**TASK INSTRUCTIONS:** When the line containing "none -> cyan brick A3:B6 level 1" is found in the data below, copy it and each line after it through the line containing "none -> cyan round brick G2 level 1", exactly and with no others.

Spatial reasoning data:
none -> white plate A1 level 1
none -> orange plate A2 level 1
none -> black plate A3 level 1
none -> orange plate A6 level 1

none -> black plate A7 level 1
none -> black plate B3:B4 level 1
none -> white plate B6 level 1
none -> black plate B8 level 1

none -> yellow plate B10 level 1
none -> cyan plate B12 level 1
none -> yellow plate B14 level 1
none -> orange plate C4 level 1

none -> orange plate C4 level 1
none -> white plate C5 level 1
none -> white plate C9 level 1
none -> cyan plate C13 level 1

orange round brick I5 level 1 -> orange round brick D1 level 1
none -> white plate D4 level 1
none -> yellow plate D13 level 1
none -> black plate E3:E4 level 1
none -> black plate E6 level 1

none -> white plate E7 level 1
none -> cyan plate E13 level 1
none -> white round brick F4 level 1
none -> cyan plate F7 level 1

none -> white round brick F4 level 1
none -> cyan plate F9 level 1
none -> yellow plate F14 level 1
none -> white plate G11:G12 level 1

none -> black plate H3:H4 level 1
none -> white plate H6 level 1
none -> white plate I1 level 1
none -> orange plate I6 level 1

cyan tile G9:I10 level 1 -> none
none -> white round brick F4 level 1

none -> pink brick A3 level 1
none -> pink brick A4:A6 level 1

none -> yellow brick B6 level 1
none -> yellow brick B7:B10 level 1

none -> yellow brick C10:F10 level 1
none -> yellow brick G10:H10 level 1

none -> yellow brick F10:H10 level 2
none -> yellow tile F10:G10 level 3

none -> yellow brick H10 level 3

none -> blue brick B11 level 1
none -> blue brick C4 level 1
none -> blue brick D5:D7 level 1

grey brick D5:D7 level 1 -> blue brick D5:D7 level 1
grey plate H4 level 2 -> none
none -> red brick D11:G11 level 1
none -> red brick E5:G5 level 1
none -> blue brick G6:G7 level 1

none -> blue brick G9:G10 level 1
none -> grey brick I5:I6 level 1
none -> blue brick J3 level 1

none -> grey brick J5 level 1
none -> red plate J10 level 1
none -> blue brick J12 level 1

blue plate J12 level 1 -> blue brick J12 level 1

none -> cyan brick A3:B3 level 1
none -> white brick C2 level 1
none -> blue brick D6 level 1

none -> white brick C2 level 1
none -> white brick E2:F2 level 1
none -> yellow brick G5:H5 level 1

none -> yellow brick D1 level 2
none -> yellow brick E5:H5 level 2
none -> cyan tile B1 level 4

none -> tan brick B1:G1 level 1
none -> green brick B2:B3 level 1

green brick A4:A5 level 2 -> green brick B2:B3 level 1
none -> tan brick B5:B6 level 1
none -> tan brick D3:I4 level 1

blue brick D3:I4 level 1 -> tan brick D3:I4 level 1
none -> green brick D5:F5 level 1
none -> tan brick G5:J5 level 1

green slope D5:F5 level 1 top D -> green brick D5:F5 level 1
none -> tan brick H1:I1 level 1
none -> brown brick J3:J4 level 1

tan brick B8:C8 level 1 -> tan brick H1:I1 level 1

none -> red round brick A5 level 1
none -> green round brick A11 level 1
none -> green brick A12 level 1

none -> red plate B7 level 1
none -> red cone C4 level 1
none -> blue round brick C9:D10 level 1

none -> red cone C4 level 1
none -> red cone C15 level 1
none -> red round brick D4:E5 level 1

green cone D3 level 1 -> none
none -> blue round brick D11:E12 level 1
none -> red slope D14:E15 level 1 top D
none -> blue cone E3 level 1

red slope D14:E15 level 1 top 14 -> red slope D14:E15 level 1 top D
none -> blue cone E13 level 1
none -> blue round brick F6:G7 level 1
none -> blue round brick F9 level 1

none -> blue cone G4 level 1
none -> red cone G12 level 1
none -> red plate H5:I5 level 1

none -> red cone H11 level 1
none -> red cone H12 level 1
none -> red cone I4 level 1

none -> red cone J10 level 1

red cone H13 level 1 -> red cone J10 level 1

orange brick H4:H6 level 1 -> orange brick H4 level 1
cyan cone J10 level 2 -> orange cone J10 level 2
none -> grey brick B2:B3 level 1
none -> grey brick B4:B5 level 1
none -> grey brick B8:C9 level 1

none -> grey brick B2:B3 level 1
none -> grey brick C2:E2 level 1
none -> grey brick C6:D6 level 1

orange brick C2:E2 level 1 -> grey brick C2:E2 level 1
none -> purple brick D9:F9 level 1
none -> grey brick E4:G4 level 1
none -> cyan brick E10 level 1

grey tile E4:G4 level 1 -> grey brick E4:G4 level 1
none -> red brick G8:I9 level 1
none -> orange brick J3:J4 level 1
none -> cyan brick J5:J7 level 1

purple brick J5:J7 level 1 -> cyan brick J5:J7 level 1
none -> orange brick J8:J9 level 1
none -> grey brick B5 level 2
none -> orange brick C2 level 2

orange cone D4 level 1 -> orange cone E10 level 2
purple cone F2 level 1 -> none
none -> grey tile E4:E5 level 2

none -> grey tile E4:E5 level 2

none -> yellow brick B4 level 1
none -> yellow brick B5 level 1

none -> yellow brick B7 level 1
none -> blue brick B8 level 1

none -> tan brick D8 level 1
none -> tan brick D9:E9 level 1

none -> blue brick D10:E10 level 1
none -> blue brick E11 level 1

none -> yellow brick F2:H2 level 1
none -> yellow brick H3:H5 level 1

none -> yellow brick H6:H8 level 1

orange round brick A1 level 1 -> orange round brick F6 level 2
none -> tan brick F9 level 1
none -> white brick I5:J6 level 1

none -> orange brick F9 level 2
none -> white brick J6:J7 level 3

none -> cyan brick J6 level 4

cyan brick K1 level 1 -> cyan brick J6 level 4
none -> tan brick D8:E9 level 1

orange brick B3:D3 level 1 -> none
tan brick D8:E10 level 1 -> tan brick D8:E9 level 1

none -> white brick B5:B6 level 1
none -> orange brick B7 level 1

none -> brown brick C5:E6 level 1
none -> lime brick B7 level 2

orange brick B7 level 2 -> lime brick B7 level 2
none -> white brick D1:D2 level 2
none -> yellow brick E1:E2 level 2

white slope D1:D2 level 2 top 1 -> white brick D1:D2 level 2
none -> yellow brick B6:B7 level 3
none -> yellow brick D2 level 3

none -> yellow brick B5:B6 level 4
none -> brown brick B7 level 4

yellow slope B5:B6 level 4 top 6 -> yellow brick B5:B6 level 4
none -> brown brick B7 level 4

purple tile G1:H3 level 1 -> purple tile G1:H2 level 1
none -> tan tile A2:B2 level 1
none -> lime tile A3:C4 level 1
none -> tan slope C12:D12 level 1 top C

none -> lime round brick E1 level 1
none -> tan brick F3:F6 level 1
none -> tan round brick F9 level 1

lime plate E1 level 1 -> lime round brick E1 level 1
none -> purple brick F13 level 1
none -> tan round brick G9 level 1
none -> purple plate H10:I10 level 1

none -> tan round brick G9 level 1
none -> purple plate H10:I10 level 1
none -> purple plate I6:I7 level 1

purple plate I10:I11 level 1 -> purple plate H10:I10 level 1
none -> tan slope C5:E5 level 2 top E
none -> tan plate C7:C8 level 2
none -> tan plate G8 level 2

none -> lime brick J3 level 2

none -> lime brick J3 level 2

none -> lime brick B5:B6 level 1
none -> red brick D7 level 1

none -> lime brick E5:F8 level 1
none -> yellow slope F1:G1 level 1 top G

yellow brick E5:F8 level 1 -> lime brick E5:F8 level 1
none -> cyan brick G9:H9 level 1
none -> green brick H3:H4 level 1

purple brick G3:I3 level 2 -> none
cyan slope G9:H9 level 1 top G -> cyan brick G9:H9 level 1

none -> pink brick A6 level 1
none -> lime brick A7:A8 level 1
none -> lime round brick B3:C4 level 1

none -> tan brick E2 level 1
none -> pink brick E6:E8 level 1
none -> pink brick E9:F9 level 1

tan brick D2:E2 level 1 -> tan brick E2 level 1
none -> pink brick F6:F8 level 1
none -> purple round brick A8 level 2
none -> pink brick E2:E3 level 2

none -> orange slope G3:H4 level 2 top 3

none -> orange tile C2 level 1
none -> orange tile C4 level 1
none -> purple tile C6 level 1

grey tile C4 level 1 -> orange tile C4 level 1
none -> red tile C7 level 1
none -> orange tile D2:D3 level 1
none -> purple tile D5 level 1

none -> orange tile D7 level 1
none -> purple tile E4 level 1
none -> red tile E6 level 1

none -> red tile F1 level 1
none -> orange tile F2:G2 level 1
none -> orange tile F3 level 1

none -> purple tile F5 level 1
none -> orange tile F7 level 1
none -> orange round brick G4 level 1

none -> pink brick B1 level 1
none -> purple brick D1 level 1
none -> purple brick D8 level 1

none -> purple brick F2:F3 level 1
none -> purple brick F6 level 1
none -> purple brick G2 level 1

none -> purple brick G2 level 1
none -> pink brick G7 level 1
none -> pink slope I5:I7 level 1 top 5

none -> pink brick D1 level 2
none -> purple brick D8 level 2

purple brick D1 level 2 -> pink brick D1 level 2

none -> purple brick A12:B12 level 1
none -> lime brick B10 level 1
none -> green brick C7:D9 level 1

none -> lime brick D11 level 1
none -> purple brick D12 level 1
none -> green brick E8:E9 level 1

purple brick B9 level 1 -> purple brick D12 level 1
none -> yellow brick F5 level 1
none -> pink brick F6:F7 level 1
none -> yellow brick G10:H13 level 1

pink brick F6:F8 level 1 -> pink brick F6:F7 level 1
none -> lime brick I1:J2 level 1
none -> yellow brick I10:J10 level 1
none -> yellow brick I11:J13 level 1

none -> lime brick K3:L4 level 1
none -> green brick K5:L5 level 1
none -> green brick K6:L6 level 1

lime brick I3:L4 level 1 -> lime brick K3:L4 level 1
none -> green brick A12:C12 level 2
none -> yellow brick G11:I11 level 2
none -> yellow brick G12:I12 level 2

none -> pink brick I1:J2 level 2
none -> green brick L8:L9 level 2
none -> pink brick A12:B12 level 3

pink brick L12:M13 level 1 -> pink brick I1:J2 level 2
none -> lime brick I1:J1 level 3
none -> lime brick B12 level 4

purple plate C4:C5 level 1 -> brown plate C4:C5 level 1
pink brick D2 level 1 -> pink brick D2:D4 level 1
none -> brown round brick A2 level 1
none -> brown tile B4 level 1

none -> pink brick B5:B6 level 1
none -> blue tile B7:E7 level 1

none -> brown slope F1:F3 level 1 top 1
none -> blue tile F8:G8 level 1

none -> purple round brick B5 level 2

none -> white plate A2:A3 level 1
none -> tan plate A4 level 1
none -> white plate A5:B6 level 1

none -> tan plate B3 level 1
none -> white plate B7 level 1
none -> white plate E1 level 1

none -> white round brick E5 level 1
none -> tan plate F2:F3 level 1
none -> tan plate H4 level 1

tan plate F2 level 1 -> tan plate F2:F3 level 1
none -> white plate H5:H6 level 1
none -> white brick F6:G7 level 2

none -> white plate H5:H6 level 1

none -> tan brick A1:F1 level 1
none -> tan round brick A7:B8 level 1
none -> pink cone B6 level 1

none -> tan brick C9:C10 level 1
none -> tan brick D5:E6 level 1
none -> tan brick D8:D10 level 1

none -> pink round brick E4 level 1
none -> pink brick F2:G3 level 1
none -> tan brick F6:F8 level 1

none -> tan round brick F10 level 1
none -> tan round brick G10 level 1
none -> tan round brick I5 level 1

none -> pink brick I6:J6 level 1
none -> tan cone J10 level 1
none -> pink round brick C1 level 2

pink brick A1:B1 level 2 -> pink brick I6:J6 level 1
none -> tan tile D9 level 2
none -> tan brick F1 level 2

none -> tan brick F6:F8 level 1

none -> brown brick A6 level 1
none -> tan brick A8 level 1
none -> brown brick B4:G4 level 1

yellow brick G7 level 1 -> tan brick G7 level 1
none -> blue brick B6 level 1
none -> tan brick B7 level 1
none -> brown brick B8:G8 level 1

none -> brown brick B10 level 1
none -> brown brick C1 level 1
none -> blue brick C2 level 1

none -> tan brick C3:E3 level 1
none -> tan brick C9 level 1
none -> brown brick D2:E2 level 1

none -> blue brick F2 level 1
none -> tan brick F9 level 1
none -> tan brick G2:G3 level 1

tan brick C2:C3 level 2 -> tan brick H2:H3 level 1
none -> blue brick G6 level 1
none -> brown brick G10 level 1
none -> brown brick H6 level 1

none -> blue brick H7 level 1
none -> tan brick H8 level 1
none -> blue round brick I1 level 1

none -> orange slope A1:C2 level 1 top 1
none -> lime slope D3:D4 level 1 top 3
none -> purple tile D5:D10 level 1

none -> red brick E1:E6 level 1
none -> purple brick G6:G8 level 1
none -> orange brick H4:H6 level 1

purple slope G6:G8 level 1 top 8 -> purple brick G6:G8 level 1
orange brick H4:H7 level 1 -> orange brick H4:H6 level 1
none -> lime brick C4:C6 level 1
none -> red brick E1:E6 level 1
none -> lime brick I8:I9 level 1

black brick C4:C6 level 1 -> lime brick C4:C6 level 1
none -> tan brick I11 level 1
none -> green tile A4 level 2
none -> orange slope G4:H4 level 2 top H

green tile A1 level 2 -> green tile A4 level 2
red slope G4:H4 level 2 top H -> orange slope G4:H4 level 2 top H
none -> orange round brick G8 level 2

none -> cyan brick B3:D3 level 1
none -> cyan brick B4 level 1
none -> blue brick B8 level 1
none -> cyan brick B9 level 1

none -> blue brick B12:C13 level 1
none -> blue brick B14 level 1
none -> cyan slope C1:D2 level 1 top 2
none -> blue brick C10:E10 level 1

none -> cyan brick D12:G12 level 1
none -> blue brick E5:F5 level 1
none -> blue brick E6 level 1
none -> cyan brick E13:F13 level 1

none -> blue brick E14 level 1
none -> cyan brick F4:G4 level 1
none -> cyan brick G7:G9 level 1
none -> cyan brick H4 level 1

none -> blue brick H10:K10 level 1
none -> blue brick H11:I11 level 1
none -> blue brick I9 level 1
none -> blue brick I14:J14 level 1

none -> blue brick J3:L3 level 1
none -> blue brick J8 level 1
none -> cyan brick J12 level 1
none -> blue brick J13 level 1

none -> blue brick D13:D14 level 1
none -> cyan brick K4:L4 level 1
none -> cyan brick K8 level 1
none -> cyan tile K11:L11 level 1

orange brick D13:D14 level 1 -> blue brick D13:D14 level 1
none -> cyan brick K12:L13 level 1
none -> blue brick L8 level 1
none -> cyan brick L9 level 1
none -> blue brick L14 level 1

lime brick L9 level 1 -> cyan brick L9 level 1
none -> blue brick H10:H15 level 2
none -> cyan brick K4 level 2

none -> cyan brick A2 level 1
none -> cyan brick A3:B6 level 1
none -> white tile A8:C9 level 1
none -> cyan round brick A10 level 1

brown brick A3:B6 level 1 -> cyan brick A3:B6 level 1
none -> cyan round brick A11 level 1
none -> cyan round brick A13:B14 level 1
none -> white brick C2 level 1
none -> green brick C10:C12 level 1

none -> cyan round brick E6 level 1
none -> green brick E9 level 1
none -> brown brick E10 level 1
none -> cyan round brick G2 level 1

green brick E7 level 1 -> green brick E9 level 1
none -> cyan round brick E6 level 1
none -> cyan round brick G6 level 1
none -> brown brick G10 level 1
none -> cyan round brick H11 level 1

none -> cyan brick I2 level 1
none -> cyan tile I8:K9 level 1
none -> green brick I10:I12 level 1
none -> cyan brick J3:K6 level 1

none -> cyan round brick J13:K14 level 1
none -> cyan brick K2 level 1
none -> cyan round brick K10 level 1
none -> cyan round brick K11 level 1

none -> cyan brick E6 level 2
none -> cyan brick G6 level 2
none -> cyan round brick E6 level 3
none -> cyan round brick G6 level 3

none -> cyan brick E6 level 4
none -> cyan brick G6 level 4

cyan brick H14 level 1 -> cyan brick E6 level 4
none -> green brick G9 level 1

**SOLUTION:**
none -> cyan brick A3:B6 level 1
none -> white tile A8:C9 level 1
none -> cyan round brick A10 level 1

brown brick A3:B6 level 1 -> cyan brick A3:B6 level 1
none -> cyan round brick A11 level 1
none -> cyan round brick A13:B14 level 1
none -> white brick C2 level 1
none -> green brick C10:C12 level 1

none -> cyan round brick E6 level 1
none -> green brick E9 level 1
none -> brown brick E10 level 1
none -> cyan round brick G2 level 1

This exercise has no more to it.